Dataset entries
==*==
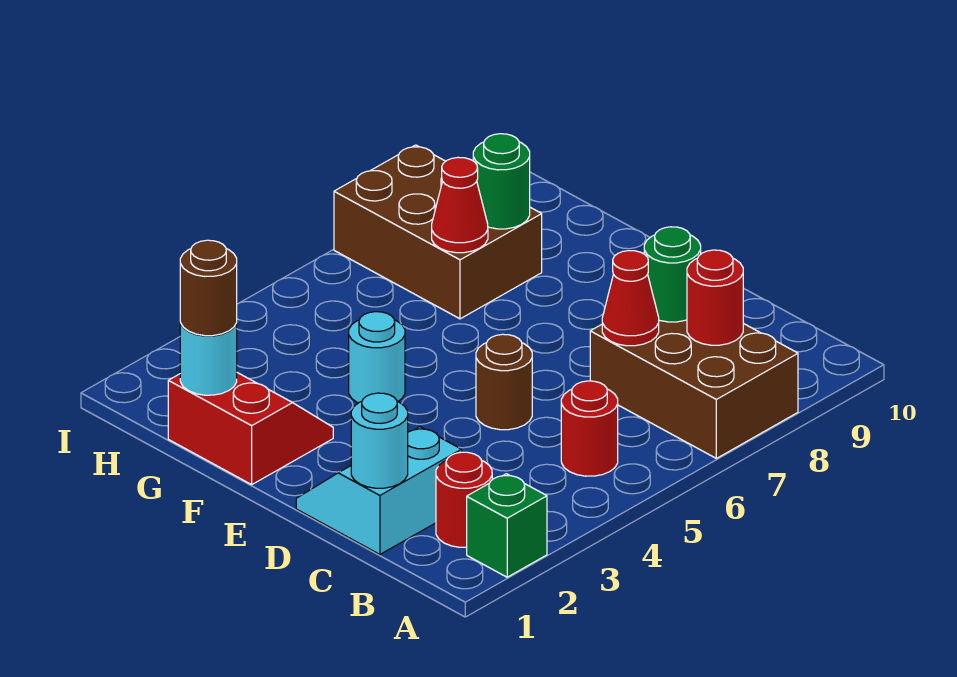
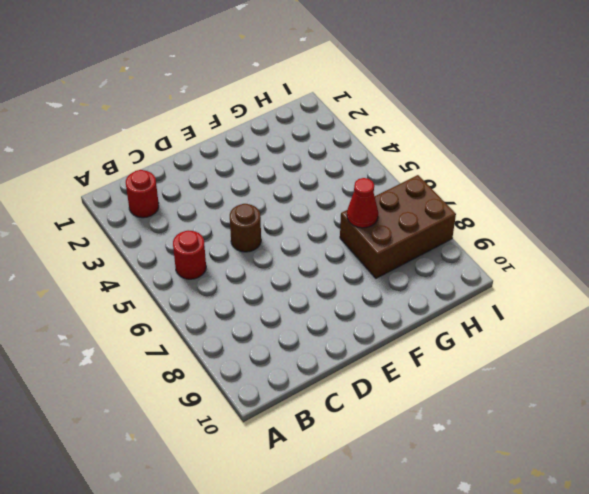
none -> green 1x1 brick [467,474,547,577]
none -> brown 2x3 brick [590,320,798,458]
none -> cyan 2x2 slope [296,427,462,554]

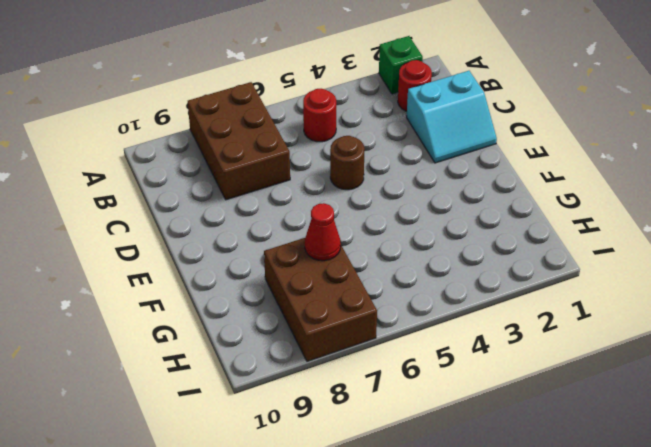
none -> red 2x2 slope [168,373,333,485]
none -> cyan 1x1 round brick [349,312,405,403]
none -> red 1x1 round brick [687,250,743,345]

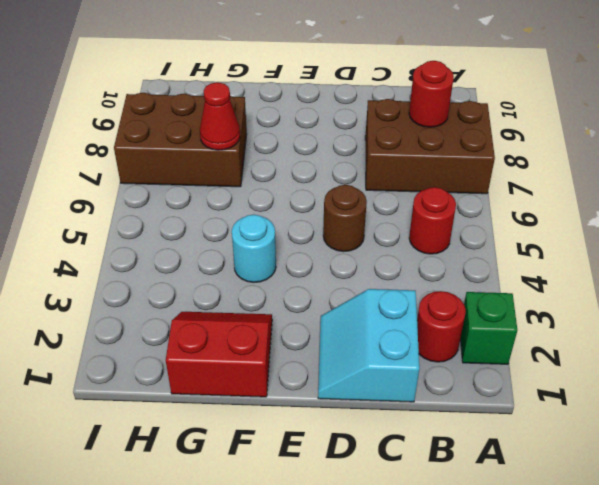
none -> cyan 1x1 round brick [351,393,408,488]
none -> red 1x1 cone [602,251,659,346]
none -> green 1x1 round brick [644,227,701,322]

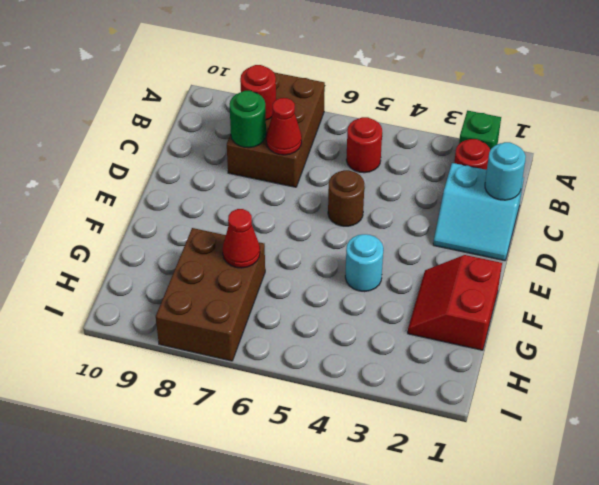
none -> cyan 1x1 round brick [180,323,237,395]
none -> green 1x1 round brick [473,134,530,229]
none -> brown 1x1 round brick [180,240,237,336]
==*==
Leave out the pictures and set down all of the data exactly.

none -> green 1x1 brick [467,474,547,577]
none -> brown 2x3 brick [590,320,798,458]
none -> cyan 2x2 slope [296,427,462,554]

none -> red 2x2 slope [168,373,333,485]
none -> cyan 1x1 round brick [349,312,405,403]
none -> red 1x1 round brick [687,250,743,345]

none -> cyan 1x1 round brick [351,393,408,488]
none -> red 1x1 cone [602,251,659,346]
none -> green 1x1 round brick [644,227,701,322]

none -> cyan 1x1 round brick [180,323,237,395]
none -> green 1x1 round brick [473,134,530,229]
none -> brown 1x1 round brick [180,240,237,336]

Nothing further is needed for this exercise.